Quote each line of the material verbatim, without the pictures.
*** Opening of Source data ***
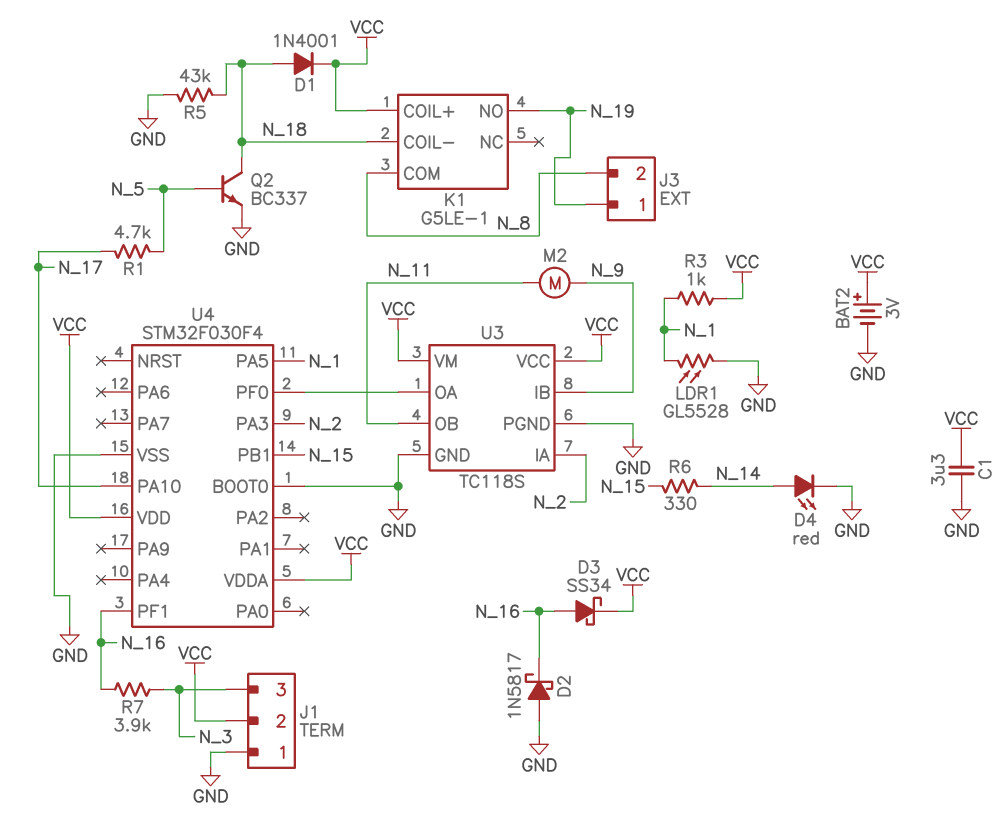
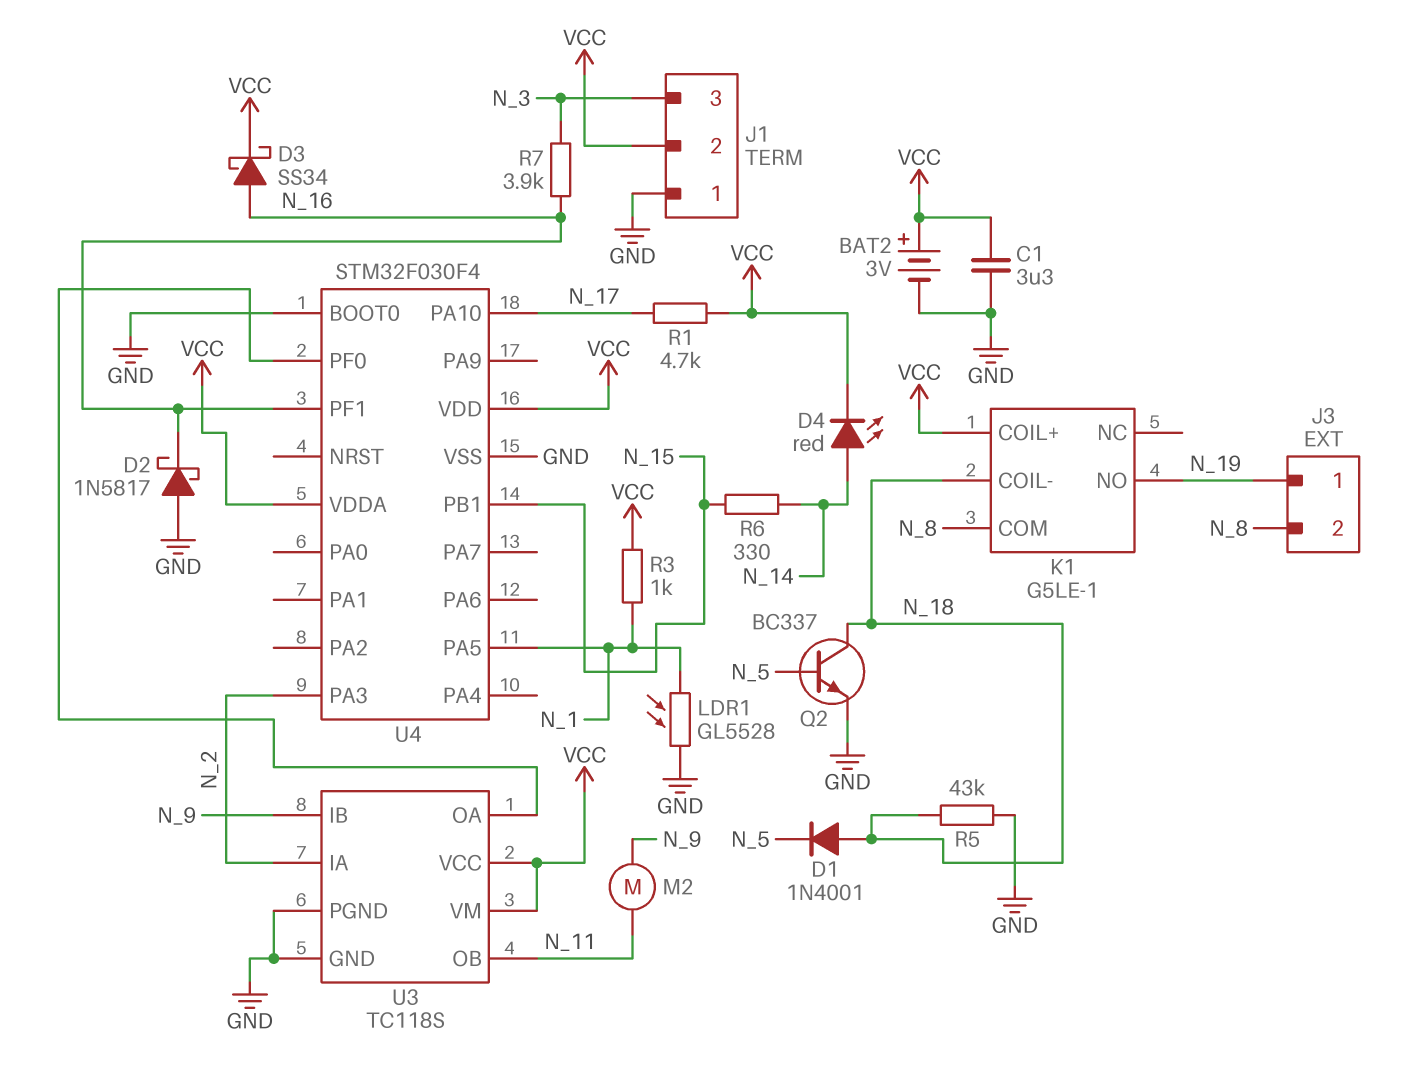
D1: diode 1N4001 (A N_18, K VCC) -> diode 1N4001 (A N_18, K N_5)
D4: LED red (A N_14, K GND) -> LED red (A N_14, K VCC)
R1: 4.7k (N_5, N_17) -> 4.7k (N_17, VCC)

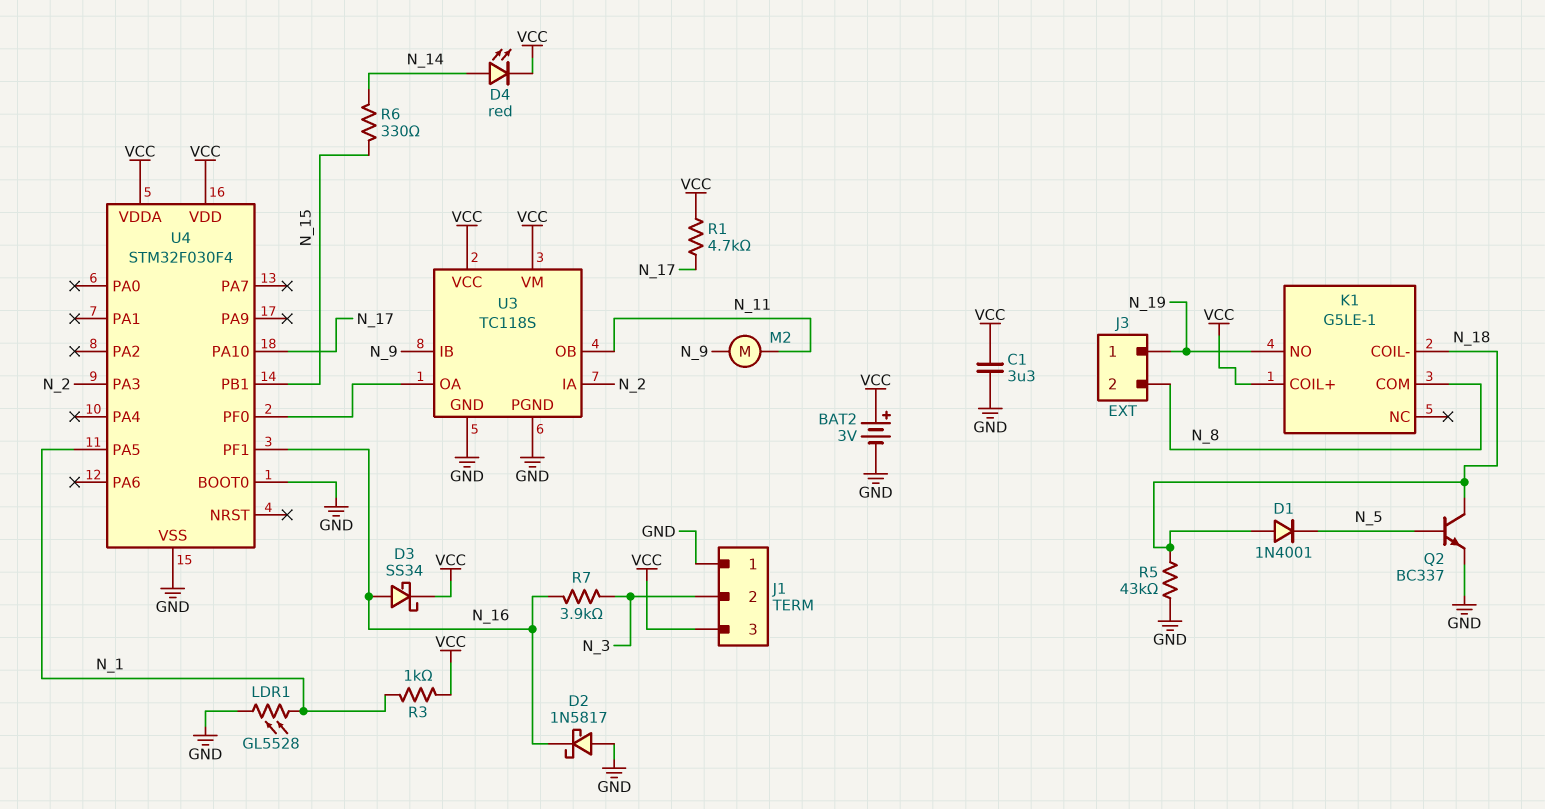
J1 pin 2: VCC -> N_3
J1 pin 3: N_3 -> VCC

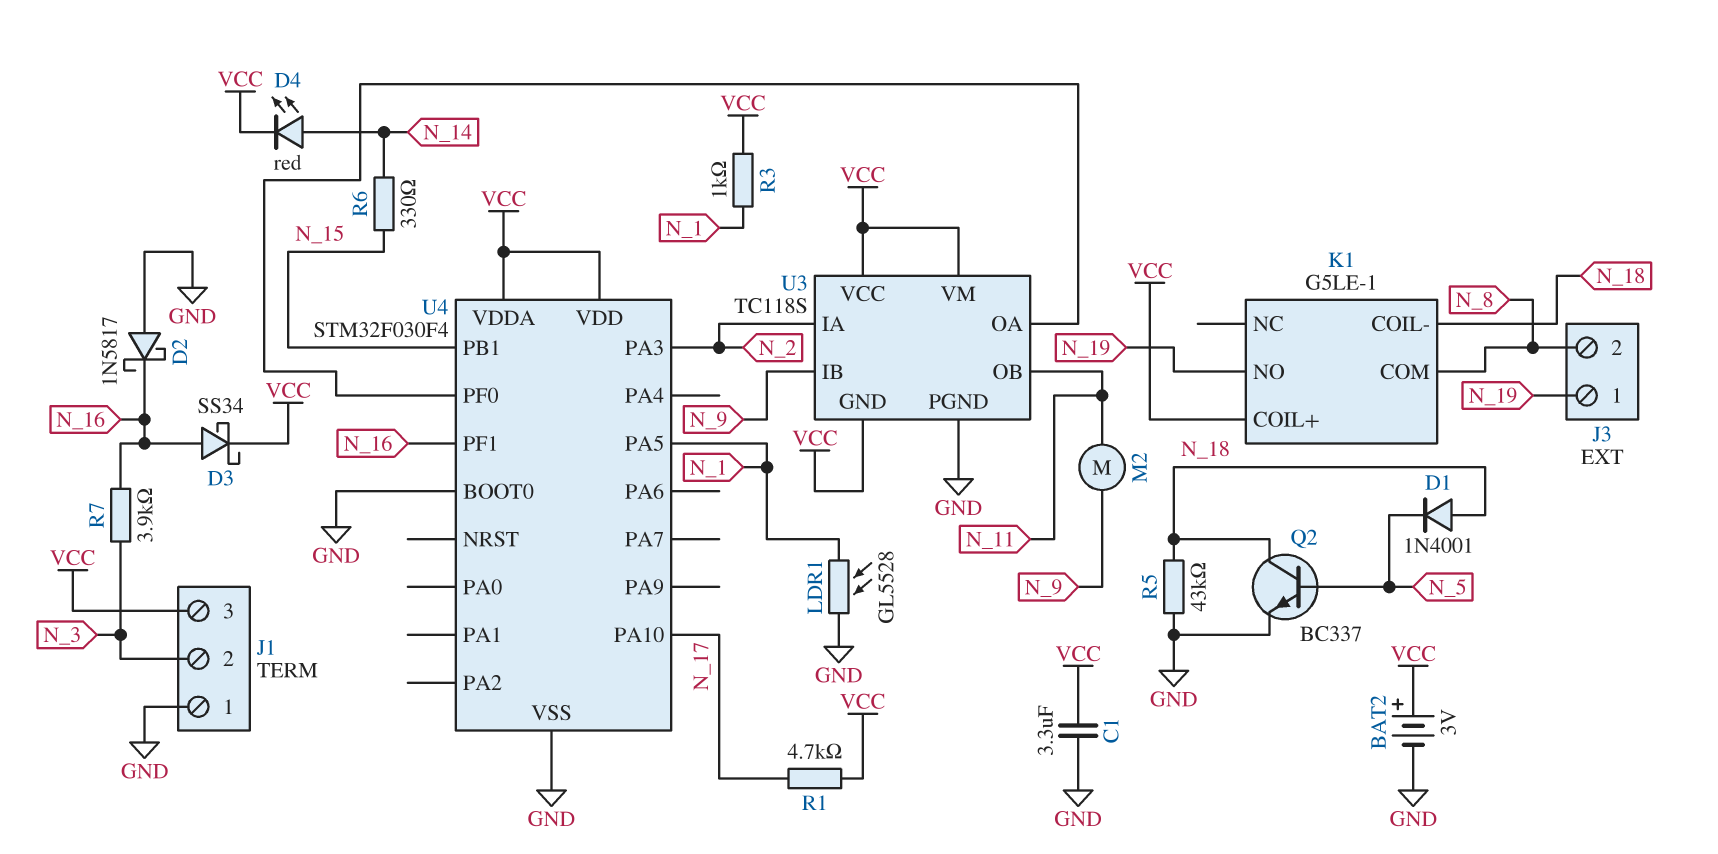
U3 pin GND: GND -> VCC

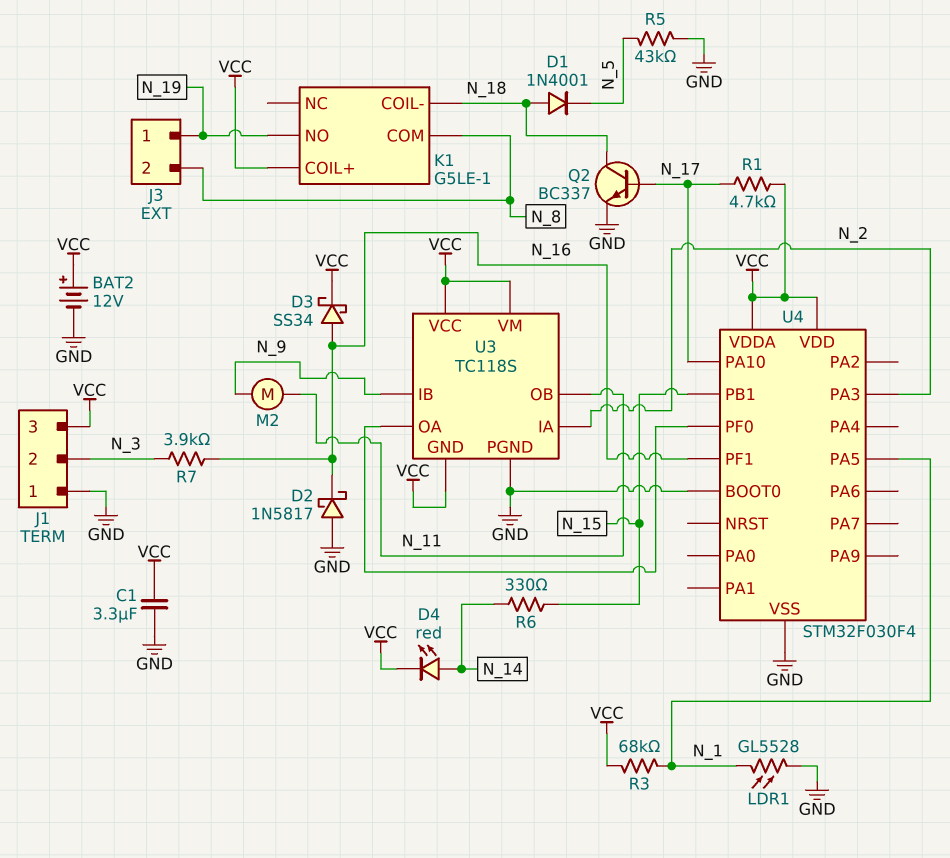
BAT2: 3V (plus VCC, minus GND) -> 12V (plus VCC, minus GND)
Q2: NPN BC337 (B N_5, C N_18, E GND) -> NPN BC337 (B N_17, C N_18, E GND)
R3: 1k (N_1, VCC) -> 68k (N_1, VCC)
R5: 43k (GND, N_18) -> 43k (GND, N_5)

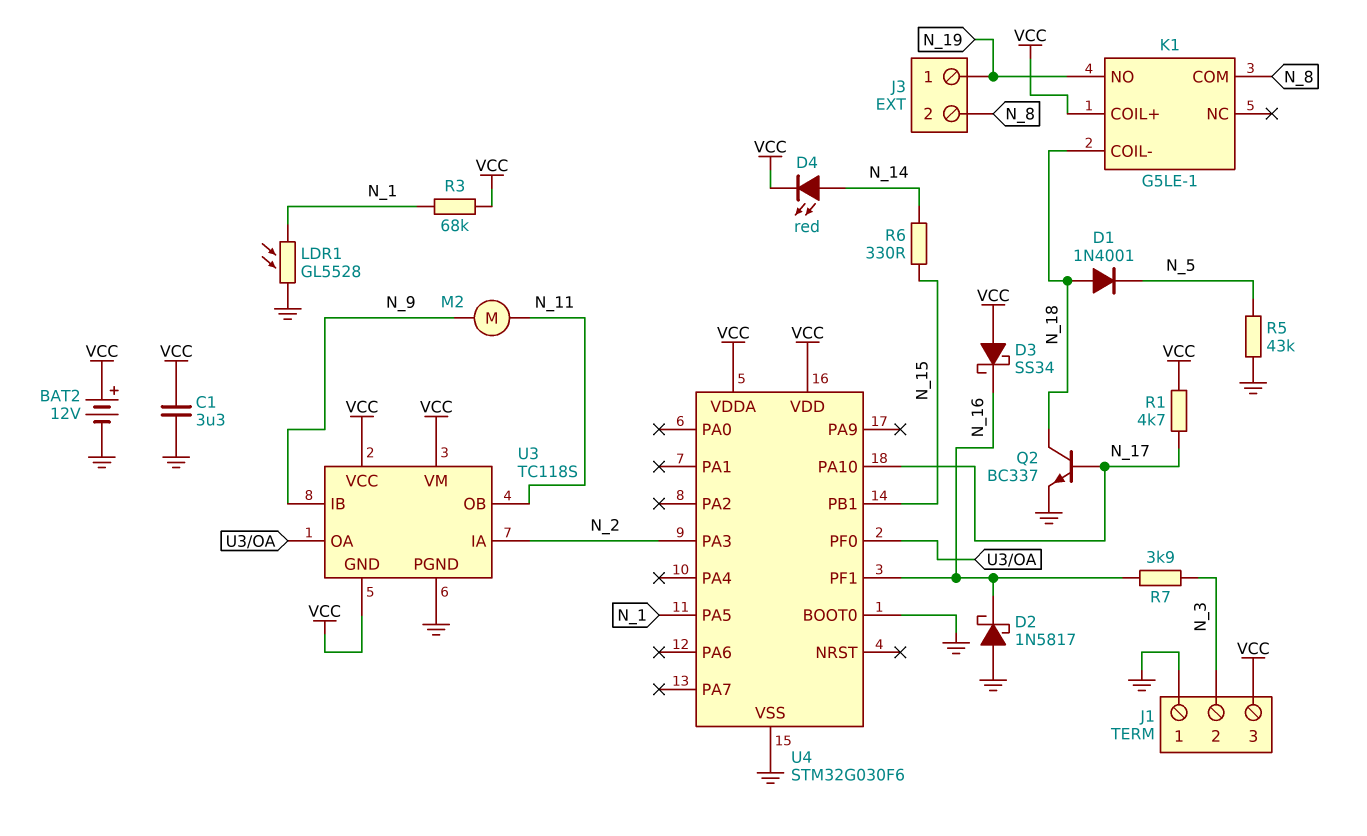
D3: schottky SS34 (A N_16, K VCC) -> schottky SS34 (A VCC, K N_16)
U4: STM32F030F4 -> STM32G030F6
*** Close of Source data ***
Your solution >>
D1: diode 1N4001 (A N_18, K VCC) -> diode 1N4001 (A N_18, K N_5)
D4: LED red (A N_14, K GND) -> LED red (A N_14, K VCC)
R1: 4.7k (N_5, N_17) -> 4.7k (N_17, VCC)

J1 pin 2: VCC -> N_3
J1 pin 3: N_3 -> VCC

U3 pin GND: GND -> VCC

BAT2: 3V (plus VCC, minus GND) -> 12V (plus VCC, minus GND)
Q2: NPN BC337 (B N_5, C N_18, E GND) -> NPN BC337 (B N_17, C N_18, E GND)
R3: 1k (N_1, VCC) -> 68k (N_1, VCC)
R5: 43k (GND, N_18) -> 43k (GND, N_5)

D3: schottky SS34 (A N_16, K VCC) -> schottky SS34 (A VCC, K N_16)
U4: STM32F030F4 -> STM32G030F6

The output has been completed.